--- Task instructions ---
From the listing below, set down exactly the lines between the one holding "blue plate A2:C2" and the one holding "brown brick J8:K8 level 4 -> none", inclusive. No other line is wanted.

--- Material supplied ---

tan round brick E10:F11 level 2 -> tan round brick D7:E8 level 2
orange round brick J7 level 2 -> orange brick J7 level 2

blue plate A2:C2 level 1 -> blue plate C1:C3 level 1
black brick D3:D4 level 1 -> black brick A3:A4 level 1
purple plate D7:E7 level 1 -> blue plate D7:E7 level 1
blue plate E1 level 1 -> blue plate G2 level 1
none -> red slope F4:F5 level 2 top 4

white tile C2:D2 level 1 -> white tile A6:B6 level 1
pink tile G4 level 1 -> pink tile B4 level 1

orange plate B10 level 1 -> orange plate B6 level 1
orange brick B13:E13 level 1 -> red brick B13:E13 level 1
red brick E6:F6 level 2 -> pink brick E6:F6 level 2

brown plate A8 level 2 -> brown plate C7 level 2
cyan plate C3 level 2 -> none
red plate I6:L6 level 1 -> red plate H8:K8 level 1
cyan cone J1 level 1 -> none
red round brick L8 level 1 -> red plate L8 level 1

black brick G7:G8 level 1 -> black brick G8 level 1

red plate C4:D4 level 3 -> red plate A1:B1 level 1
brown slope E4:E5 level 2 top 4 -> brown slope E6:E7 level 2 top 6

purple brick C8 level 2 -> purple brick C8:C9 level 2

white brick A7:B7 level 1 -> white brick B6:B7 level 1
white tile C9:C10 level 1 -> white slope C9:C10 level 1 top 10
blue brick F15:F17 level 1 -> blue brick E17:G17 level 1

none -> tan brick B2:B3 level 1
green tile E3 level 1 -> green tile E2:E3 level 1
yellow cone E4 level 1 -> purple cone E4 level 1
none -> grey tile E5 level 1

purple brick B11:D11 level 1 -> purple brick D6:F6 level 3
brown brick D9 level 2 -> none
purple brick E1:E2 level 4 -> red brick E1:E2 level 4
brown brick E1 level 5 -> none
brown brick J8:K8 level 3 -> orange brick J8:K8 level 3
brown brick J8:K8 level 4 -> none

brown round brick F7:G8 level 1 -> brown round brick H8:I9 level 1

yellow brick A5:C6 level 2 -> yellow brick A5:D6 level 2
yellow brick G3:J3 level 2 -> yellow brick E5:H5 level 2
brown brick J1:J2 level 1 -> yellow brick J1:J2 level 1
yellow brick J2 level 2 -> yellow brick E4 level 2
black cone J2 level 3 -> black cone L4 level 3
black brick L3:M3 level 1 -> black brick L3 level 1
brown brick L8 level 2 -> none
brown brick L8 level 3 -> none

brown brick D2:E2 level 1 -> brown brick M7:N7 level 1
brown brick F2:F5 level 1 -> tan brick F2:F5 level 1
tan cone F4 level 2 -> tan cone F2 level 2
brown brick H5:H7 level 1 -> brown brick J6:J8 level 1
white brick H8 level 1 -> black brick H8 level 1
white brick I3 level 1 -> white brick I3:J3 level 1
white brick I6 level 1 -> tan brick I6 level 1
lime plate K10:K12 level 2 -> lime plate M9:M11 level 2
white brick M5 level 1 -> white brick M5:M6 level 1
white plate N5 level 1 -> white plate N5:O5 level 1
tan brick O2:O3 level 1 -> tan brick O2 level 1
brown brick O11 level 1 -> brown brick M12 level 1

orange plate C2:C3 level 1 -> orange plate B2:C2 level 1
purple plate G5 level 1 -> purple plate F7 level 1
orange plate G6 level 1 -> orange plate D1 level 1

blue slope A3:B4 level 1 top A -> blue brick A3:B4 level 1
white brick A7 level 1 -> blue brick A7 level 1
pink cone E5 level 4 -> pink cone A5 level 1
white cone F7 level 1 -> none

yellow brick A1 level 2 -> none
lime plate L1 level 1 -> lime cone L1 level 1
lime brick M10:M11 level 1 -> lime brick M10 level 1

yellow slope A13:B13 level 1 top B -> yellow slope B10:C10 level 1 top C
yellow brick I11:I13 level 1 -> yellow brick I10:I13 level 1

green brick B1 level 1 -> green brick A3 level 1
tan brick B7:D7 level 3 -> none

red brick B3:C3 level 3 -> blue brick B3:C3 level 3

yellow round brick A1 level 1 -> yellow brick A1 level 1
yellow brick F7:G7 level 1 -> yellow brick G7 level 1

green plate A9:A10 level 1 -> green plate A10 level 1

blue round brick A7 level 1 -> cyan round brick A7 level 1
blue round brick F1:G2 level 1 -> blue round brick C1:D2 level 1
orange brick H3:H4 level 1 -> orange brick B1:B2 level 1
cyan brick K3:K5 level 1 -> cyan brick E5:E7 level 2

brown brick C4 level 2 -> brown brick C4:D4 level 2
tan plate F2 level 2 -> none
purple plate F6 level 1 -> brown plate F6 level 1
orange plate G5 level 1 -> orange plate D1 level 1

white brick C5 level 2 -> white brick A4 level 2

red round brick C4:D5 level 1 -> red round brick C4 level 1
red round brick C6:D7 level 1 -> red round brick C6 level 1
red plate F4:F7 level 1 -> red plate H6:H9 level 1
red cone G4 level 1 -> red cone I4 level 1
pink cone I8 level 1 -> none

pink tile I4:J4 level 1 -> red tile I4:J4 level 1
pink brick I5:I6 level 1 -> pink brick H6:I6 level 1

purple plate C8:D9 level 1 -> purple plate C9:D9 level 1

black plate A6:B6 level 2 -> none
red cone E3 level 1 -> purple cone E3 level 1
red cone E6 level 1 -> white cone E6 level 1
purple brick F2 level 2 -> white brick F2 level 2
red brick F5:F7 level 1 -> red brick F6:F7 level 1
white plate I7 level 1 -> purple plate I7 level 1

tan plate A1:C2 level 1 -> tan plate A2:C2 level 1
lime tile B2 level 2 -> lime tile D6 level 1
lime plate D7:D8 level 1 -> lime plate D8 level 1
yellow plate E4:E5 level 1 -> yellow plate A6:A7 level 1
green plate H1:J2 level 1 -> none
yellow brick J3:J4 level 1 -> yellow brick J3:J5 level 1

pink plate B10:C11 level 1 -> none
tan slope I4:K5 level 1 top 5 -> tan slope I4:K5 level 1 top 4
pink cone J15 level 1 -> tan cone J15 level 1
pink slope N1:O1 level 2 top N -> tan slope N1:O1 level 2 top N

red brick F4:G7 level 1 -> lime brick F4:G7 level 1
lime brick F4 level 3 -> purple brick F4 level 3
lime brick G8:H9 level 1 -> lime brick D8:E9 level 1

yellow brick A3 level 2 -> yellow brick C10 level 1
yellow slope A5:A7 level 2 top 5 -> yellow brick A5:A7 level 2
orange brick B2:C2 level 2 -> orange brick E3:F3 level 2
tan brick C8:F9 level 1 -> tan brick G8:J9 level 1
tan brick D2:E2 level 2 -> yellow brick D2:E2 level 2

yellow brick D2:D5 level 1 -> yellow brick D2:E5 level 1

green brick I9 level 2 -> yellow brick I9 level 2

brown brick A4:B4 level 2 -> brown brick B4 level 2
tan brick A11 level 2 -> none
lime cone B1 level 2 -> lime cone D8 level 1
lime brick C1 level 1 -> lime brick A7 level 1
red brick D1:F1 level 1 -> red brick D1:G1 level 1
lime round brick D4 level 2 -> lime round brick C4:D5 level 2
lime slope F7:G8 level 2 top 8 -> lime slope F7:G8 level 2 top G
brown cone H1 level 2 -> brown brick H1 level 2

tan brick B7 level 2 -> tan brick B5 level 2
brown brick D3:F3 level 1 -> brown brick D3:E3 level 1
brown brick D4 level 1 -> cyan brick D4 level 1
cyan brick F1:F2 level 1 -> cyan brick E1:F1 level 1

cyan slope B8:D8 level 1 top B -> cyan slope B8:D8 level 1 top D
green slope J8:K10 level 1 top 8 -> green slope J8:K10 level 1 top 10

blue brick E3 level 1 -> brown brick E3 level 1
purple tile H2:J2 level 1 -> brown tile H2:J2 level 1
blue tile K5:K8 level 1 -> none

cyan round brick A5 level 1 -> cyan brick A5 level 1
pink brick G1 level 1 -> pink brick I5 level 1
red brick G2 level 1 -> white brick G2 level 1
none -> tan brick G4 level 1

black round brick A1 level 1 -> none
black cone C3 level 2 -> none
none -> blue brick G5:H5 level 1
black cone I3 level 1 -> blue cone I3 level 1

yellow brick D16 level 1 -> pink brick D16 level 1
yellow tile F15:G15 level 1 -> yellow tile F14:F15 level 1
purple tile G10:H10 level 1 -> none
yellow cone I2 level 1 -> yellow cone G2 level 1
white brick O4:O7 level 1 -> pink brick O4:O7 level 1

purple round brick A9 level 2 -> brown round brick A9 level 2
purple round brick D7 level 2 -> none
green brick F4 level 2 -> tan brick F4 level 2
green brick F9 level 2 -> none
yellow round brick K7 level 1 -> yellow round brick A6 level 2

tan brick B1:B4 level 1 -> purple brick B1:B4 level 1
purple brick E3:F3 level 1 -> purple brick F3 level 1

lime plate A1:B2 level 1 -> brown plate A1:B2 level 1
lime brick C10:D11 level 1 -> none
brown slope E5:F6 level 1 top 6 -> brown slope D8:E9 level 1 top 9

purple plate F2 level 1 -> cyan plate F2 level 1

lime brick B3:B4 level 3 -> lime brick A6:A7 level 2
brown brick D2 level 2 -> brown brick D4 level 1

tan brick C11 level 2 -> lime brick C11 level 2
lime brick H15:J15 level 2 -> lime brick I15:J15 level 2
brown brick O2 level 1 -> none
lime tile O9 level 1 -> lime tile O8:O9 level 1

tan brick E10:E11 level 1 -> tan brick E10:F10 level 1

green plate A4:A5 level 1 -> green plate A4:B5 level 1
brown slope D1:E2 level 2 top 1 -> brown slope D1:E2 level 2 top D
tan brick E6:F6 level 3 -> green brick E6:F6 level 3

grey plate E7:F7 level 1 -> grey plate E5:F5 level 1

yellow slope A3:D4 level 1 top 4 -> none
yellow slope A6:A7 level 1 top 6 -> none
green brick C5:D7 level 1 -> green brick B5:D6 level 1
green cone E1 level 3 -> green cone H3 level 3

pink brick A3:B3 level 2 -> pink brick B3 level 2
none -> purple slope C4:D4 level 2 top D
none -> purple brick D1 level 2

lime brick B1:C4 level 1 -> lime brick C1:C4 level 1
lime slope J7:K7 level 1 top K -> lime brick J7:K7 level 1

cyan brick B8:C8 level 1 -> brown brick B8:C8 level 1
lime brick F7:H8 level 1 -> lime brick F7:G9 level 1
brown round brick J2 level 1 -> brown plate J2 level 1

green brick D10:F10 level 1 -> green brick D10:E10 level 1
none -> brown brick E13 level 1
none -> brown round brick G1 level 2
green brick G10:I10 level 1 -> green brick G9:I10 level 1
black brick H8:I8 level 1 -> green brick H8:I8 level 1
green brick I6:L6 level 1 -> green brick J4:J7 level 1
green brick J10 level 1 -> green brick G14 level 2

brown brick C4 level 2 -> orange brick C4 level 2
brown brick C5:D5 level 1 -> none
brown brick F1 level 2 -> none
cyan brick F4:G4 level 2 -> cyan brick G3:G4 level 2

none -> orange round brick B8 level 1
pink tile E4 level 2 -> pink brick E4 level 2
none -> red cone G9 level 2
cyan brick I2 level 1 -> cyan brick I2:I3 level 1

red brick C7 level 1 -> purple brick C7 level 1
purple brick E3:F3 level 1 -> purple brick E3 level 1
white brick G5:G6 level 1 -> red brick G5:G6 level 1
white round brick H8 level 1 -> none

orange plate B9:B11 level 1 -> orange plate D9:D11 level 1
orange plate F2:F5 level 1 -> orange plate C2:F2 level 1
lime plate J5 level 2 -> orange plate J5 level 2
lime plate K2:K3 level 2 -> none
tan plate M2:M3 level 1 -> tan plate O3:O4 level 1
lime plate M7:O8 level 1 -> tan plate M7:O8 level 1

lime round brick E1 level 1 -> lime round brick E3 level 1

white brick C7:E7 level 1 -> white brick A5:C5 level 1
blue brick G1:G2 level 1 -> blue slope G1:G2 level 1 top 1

--- Result for this exercise ---
blue plate A2:C2 level 1 -> blue plate C1:C3 level 1
black brick D3:D4 level 1 -> black brick A3:A4 level 1
purple plate D7:E7 level 1 -> blue plate D7:E7 level 1
blue plate E1 level 1 -> blue plate G2 level 1
none -> red slope F4:F5 level 2 top 4

white tile C2:D2 level 1 -> white tile A6:B6 level 1
pink tile G4 level 1 -> pink tile B4 level 1

orange plate B10 level 1 -> orange plate B6 level 1
orange brick B13:E13 level 1 -> red brick B13:E13 level 1
red brick E6:F6 level 2 -> pink brick E6:F6 level 2

brown plate A8 level 2 -> brown plate C7 level 2
cyan plate C3 level 2 -> none
red plate I6:L6 level 1 -> red plate H8:K8 level 1
cyan cone J1 level 1 -> none
red round brick L8 level 1 -> red plate L8 level 1

black brick G7:G8 level 1 -> black brick G8 level 1

red plate C4:D4 level 3 -> red plate A1:B1 level 1
brown slope E4:E5 level 2 top 4 -> brown slope E6:E7 level 2 top 6

purple brick C8 level 2 -> purple brick C8:C9 level 2

white brick A7:B7 level 1 -> white brick B6:B7 level 1
white tile C9:C10 level 1 -> white slope C9:C10 level 1 top 10
blue brick F15:F17 level 1 -> blue brick E17:G17 level 1

none -> tan brick B2:B3 level 1
green tile E3 level 1 -> green tile E2:E3 level 1
yellow cone E4 level 1 -> purple cone E4 level 1
none -> grey tile E5 level 1

purple brick B11:D11 level 1 -> purple brick D6:F6 level 3
brown brick D9 level 2 -> none
purple brick E1:E2 level 4 -> red brick E1:E2 level 4
brown brick E1 level 5 -> none
brown brick J8:K8 level 3 -> orange brick J8:K8 level 3
brown brick J8:K8 level 4 -> none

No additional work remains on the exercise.